PROBLEM STATEMENT: Begin at the line with "moved: GOLDEN SMALL" and return each line through the final one of the listing below, exactly as written.

SUPPLIED MATERIAL:
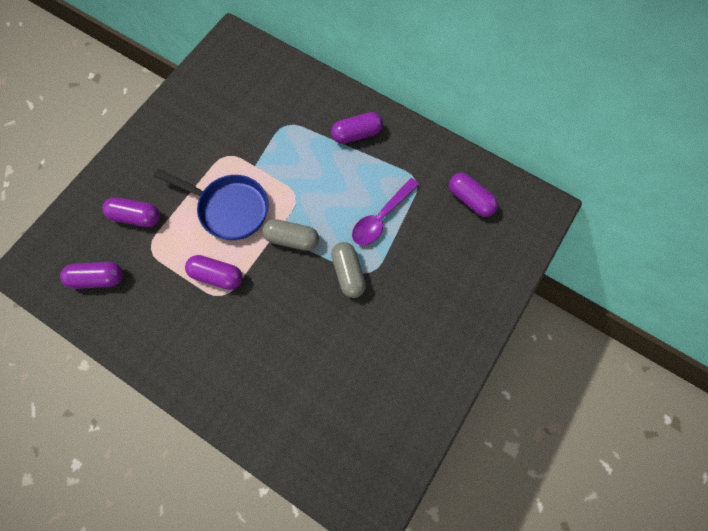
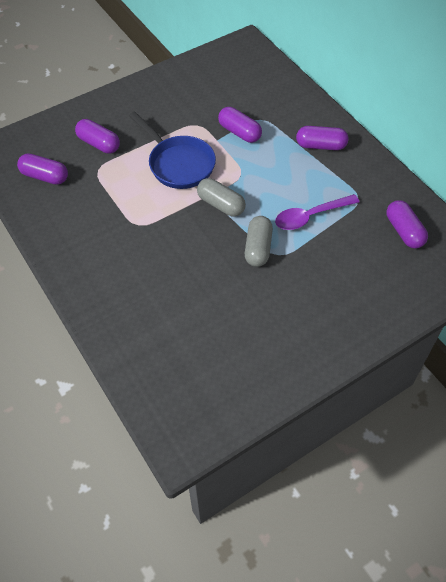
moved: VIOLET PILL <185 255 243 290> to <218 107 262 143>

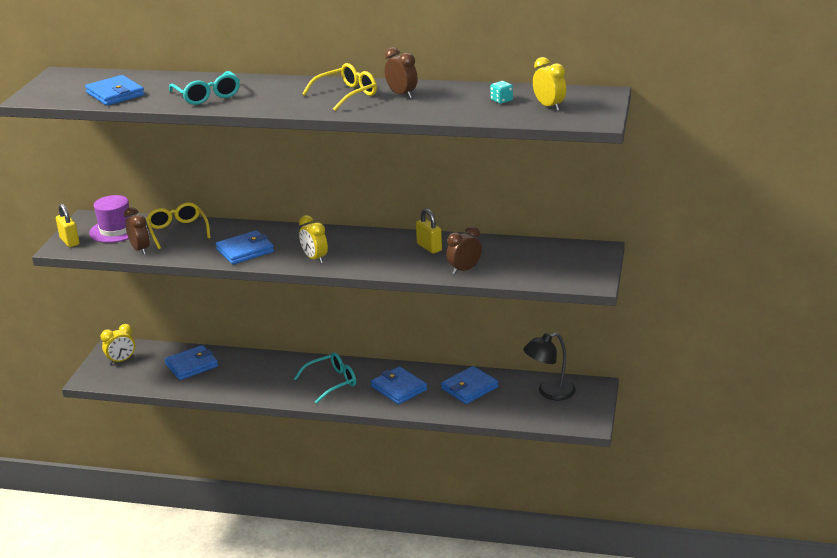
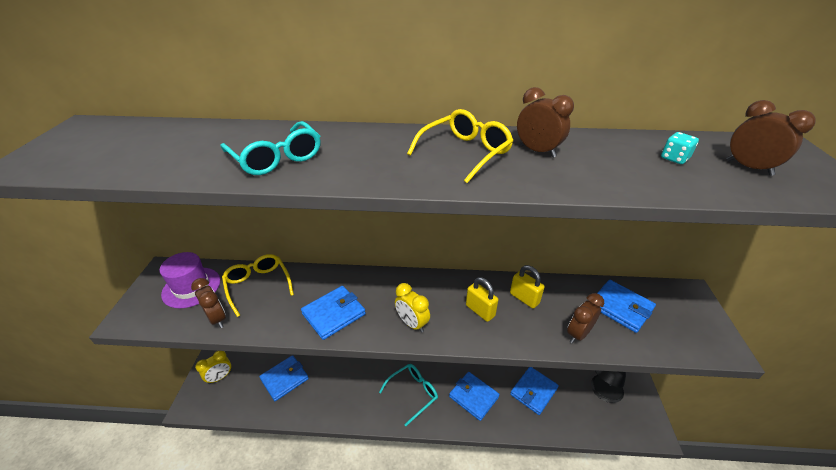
moved: GOLDEN SMALL LOCK <56 204 80 247> to <466 277 498 322>; COBALT BILLFOLD <85 75 144 106> to <597 280 656 333>
recoloured: GOLDEN CLOCK <533 57 566 111> to DARK BROWN CLOCK <726 100 816 176>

THE ANSWER:
moved: GOLDEN SMALL LOCK <56 204 80 247> to <466 277 498 322>; COBALT BILLFOLD <85 75 144 106> to <597 280 656 333>
recoloured: GOLDEN CLOCK <533 57 566 111> to DARK BROWN CLOCK <726 100 816 176>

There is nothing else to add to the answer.